TO DO:
Produce a word-for-word copy of the lines from the one that contains "(148, 264) = (97, 382): green banana -> none" to the final line of the data below, with all pictures dropped.

+---+

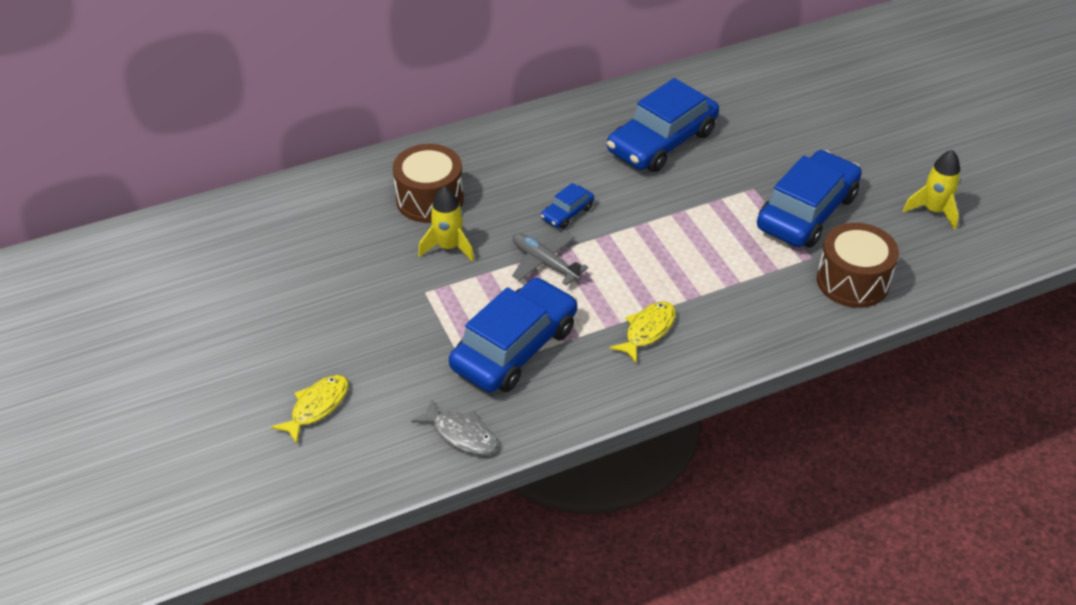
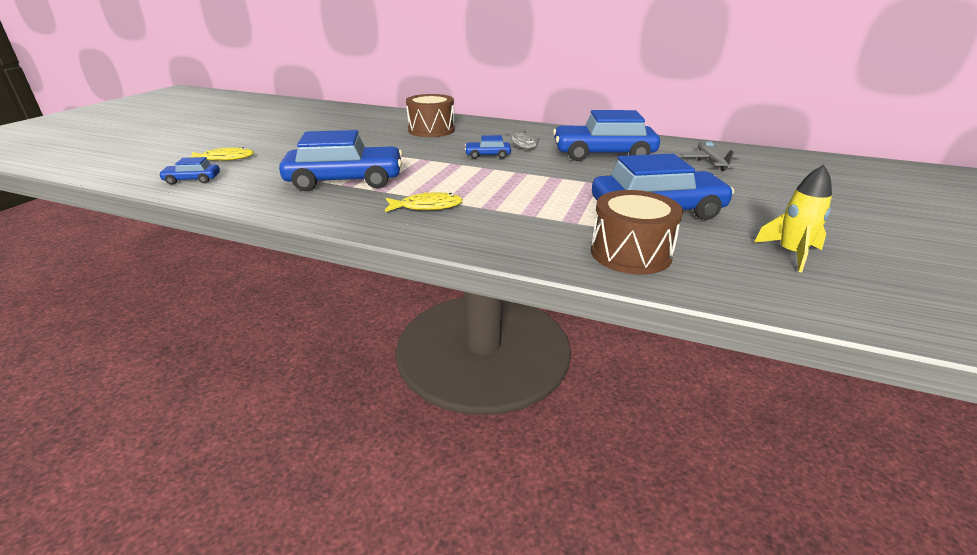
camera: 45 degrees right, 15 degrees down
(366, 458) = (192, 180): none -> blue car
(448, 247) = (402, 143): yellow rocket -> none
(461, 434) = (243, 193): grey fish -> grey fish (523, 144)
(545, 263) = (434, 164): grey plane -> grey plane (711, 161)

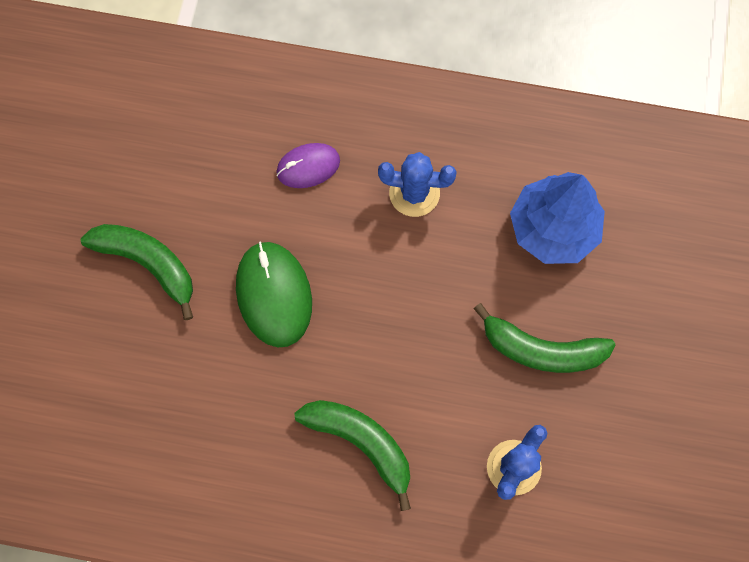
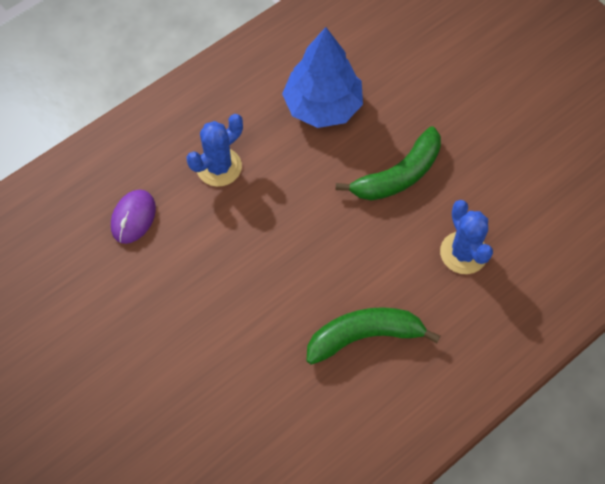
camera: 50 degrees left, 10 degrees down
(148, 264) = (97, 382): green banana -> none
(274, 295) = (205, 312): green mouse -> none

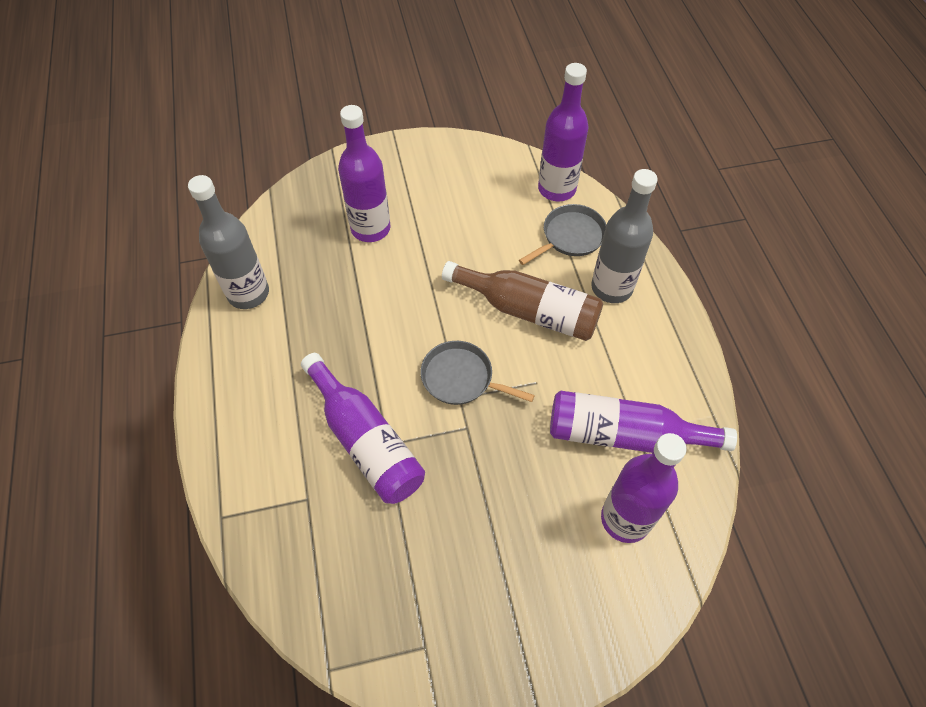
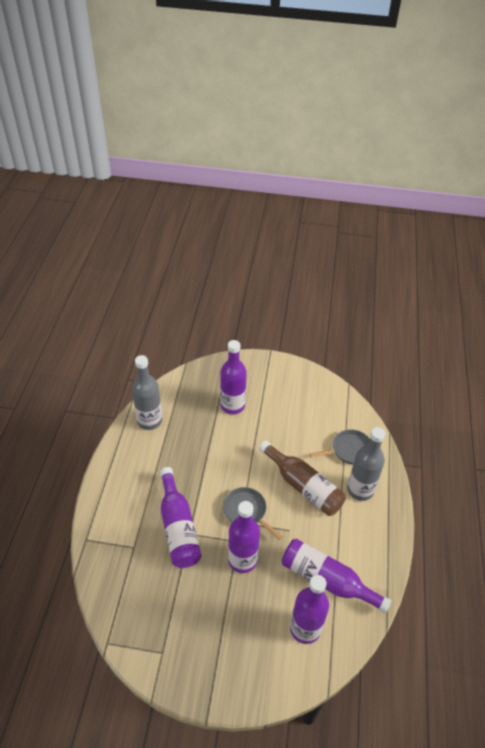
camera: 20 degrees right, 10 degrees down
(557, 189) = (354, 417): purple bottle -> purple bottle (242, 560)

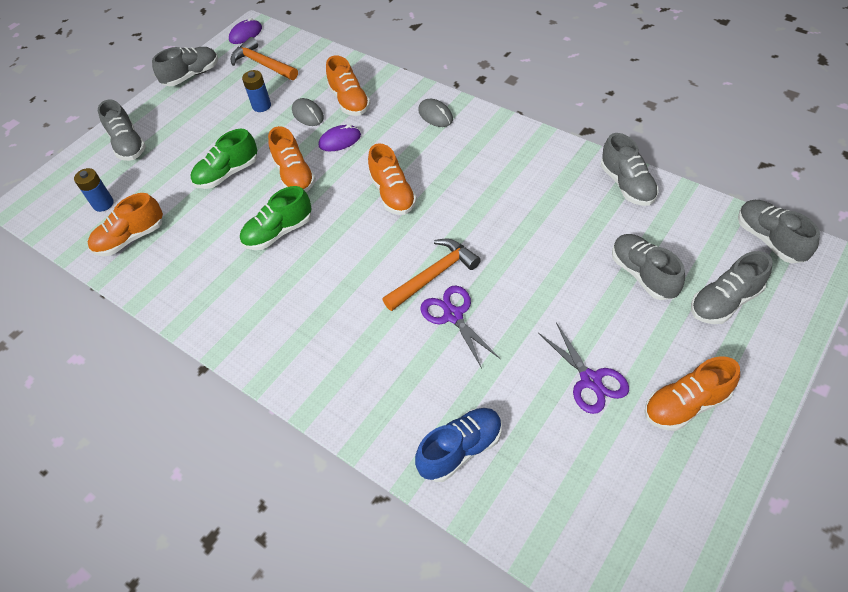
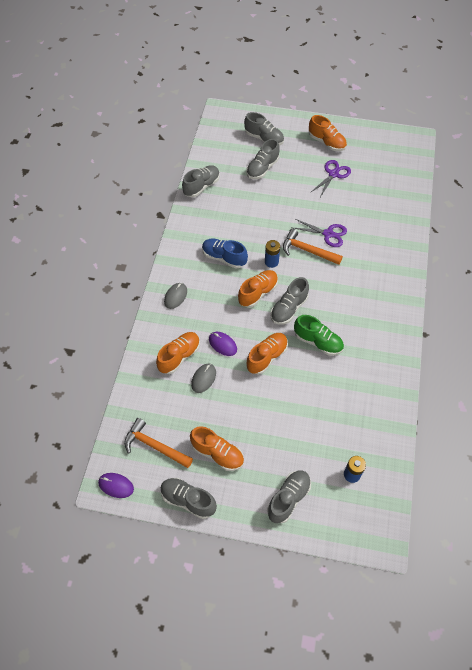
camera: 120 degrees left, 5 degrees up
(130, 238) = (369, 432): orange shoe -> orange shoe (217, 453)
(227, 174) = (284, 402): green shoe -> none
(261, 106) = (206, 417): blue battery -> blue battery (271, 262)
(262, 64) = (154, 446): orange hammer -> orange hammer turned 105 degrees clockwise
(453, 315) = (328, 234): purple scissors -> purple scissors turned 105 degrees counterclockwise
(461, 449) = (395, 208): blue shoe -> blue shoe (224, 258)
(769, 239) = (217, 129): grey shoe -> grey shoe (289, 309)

+---+

TASK RESULT:
(148, 264) = (97, 382): green banana -> none
(274, 295) = (205, 312): green mouse -> none

camera: 20 degrees right, 10 degrees down
(557, 189) = (354, 417): purple bottle -> purple bottle (242, 560)

camera: 120 degrees left, 5 degrees up
(130, 238) = (369, 432): orange shoe -> orange shoe (217, 453)
(227, 174) = (284, 402): green shoe -> none
(261, 106) = (206, 417): blue battery -> blue battery (271, 262)
(262, 64) = (154, 446): orange hammer -> orange hammer turned 105 degrees clockwise
(453, 315) = (328, 234): purple scissors -> purple scissors turned 105 degrees counterclockwise
(461, 449) = (395, 208): blue shoe -> blue shoe (224, 258)
(769, 239) = (217, 129): grey shoe -> grey shoe (289, 309)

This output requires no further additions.